**Work order**
An exact transcription of the listing, without its images, is what the answer must contain.

**Data supplied**
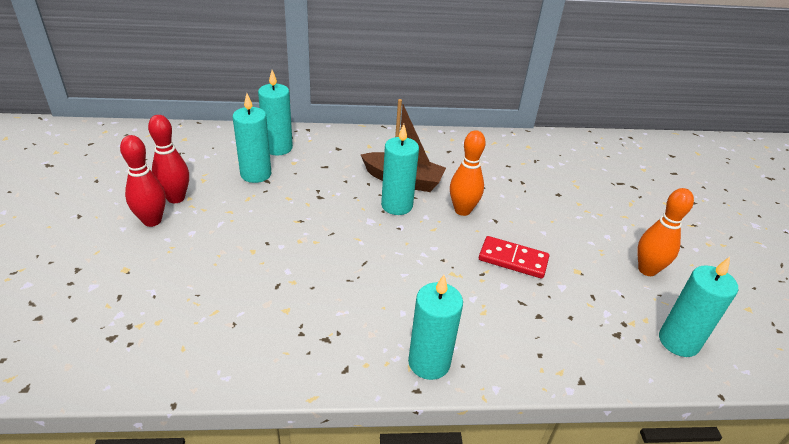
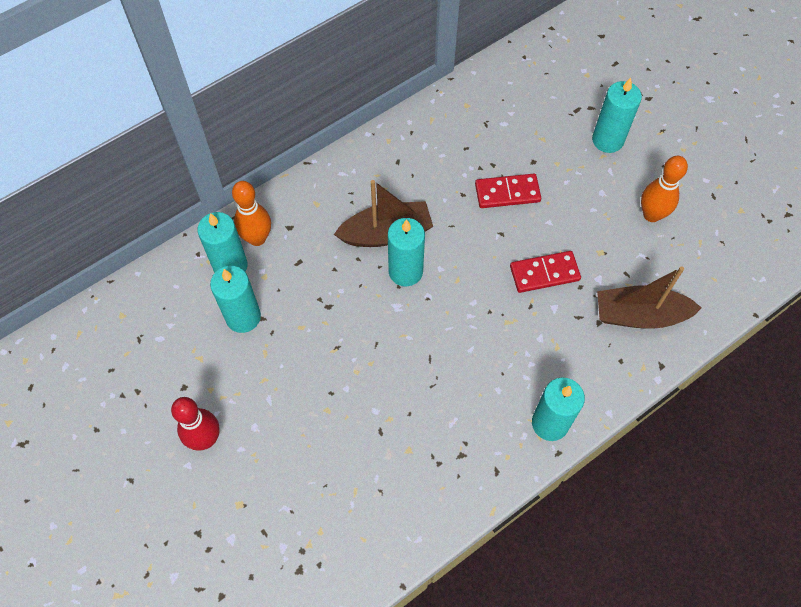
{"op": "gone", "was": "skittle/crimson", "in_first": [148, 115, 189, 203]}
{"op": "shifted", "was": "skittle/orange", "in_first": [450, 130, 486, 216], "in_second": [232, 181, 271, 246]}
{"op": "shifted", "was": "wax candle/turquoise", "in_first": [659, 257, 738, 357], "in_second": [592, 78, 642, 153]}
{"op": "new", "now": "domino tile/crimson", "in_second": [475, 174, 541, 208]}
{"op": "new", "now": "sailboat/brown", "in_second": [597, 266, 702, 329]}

**Solution below**
{"op": "gone", "was": "skittle/crimson", "in_first": [148, 115, 189, 203]}
{"op": "shifted", "was": "skittle/orange", "in_first": [450, 130, 486, 216], "in_second": [232, 181, 271, 246]}
{"op": "shifted", "was": "wax candle/turquoise", "in_first": [659, 257, 738, 357], "in_second": [592, 78, 642, 153]}
{"op": "new", "now": "domino tile/crimson", "in_second": [475, 174, 541, 208]}
{"op": "new", "now": "sailboat/brown", "in_second": [597, 266, 702, 329]}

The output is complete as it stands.